> **What you are asked to do**
Please pick out and copy every line in the listing below that contains the word "nearer".

> **Material provided**
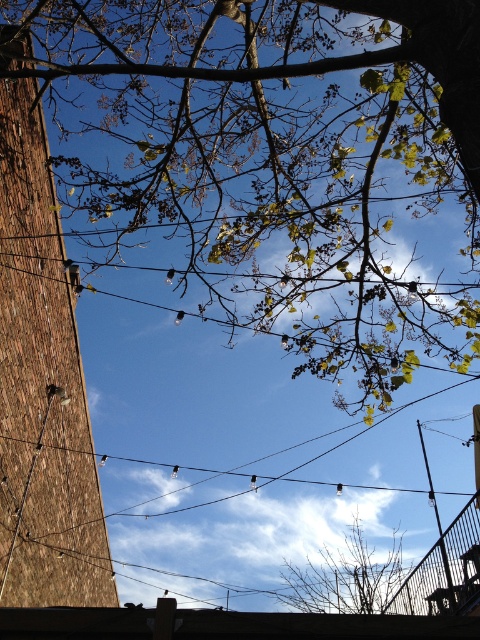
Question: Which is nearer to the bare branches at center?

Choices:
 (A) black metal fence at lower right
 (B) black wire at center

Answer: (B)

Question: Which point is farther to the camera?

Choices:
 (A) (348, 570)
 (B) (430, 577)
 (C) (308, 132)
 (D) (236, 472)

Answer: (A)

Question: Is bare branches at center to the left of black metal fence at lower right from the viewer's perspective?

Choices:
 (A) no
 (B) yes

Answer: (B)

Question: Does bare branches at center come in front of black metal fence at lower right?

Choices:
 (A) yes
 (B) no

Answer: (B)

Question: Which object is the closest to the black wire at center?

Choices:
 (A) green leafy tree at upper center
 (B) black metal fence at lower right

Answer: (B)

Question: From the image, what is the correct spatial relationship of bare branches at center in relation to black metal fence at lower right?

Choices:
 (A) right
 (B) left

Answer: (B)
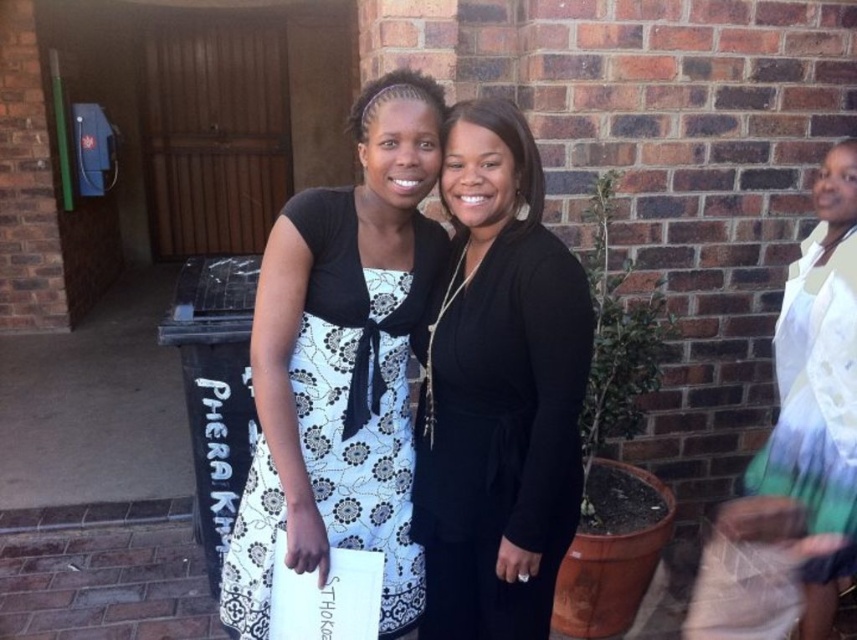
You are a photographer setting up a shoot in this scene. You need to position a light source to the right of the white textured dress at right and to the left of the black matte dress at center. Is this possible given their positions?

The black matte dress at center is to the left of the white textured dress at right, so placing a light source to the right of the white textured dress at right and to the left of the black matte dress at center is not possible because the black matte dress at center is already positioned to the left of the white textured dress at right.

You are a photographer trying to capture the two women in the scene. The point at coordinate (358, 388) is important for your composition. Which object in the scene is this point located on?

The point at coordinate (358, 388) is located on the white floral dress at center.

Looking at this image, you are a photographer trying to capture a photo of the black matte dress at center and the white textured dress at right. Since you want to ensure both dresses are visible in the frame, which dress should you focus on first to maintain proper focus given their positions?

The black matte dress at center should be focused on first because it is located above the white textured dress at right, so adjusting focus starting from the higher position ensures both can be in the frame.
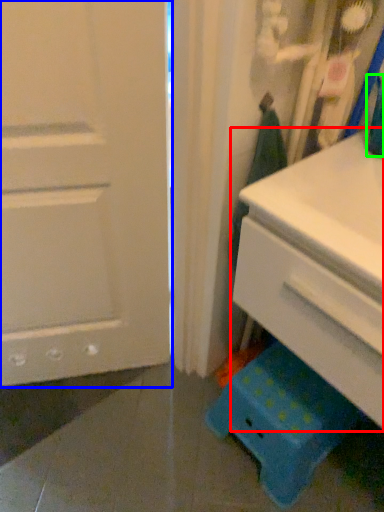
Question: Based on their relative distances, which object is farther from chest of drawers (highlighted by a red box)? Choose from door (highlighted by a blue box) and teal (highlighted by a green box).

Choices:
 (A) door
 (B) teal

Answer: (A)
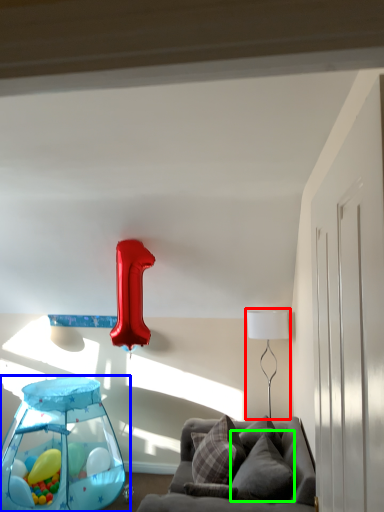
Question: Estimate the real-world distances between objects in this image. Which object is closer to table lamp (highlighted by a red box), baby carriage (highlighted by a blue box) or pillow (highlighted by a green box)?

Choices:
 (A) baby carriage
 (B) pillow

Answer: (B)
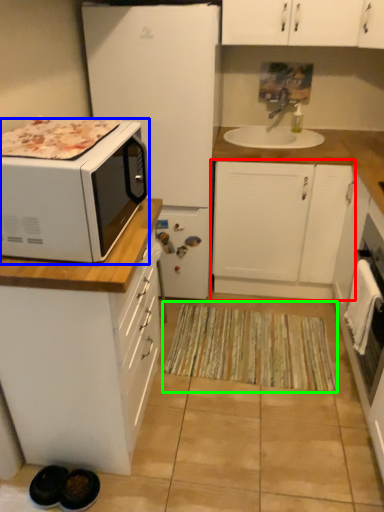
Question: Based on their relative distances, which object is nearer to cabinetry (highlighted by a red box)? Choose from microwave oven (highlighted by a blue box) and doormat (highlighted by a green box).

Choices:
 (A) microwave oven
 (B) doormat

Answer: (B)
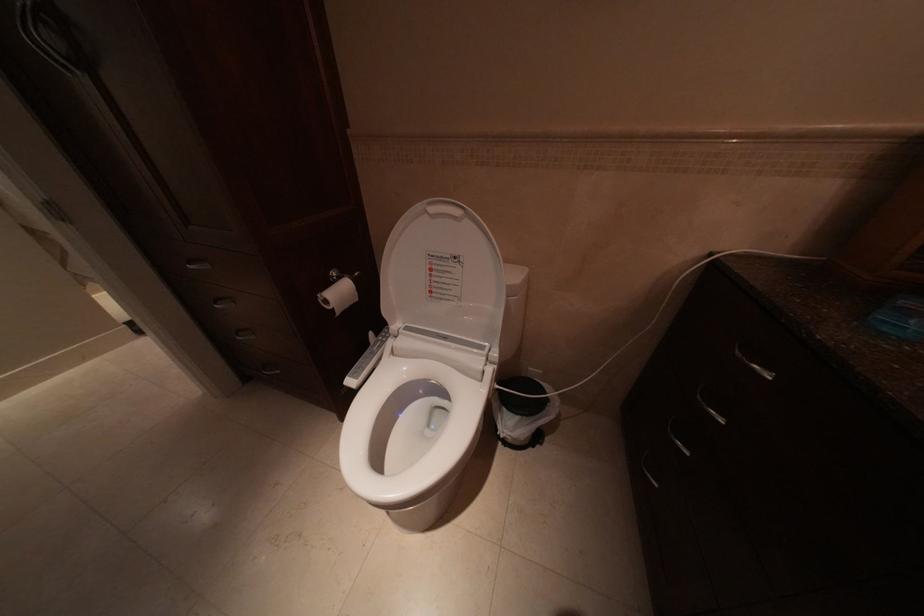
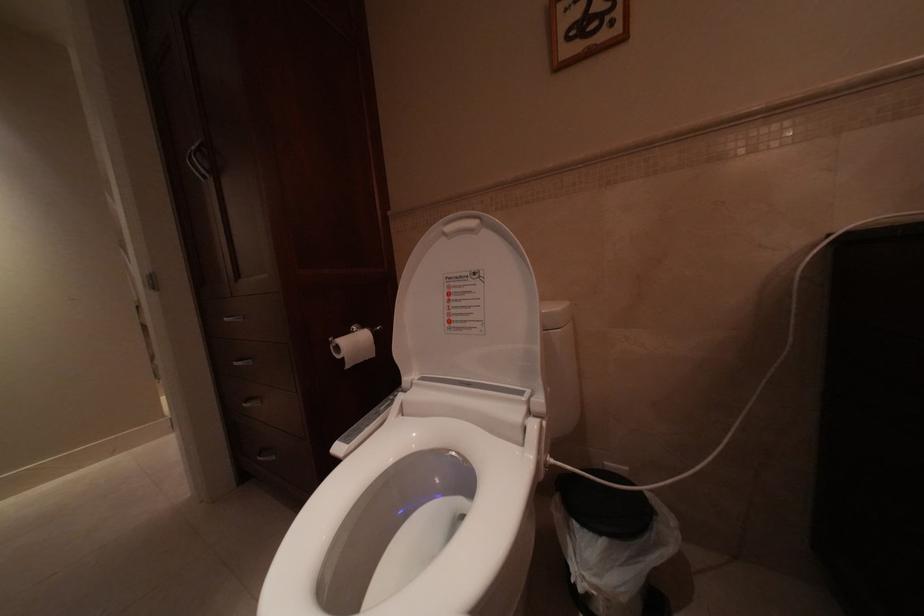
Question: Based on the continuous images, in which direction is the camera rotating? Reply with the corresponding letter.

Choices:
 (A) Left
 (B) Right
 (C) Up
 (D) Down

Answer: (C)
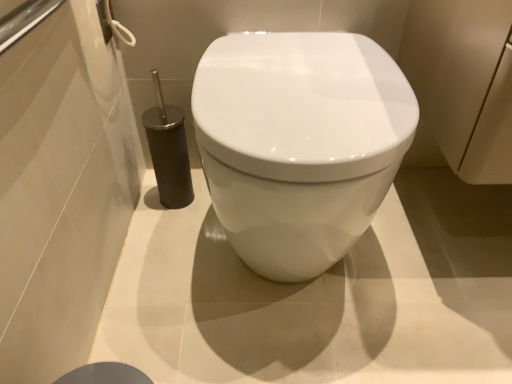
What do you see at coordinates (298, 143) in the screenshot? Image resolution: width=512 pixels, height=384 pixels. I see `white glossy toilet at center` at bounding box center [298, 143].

> **Task output**
Question: Which is nearer to the bare branches at center?
Question: Based on their relative distances, which object is nearer to cabinetry (highlighted by a red box)? Choose from microwave oven (highlighted by a blue box) and doormat (highlighted by a green box).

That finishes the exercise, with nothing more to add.